Whenever a line below holds the word "orange", copy that line.

** Material for this exercise follows **

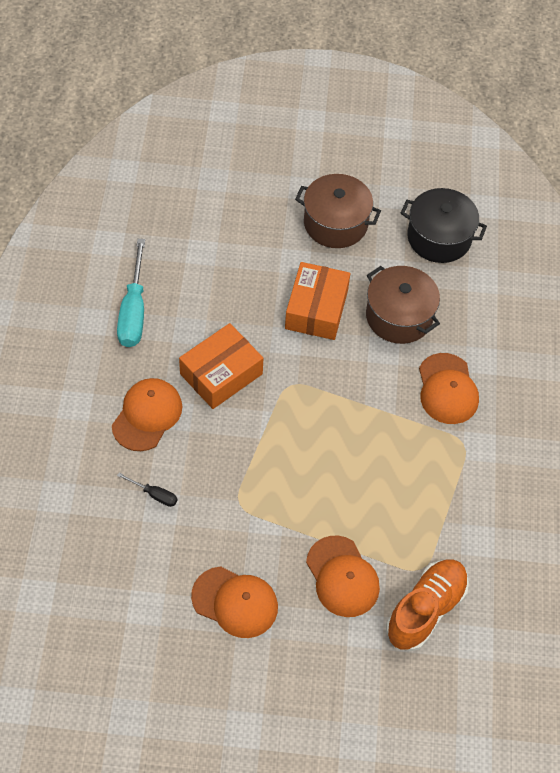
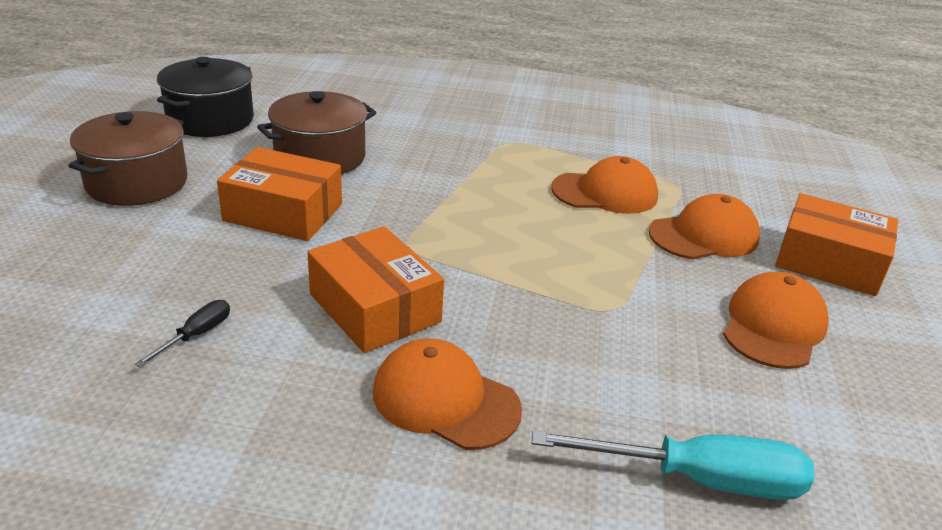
camera: 85 degrees left, 25 degrees down
turquoise screwdriver [117,239,145,347] -> turquoise screwdriver moved to [532,430,814,500]
black screwdriver [117,473,177,507] -> black screwdriver moved to [135,300,230,367]
orange shoe [386,559,469,651] -> none
orange cap [419,353,479,424] -> orange cap moved to [551,156,658,214]
none -> orange box [775,193,898,296]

** End of Material for this exercise **

-- Result of the exercise --
orange shoe [386,559,469,651] -> none
orange cap [419,353,479,424] -> orange cap moved to [551,156,658,214]
none -> orange box [775,193,898,296]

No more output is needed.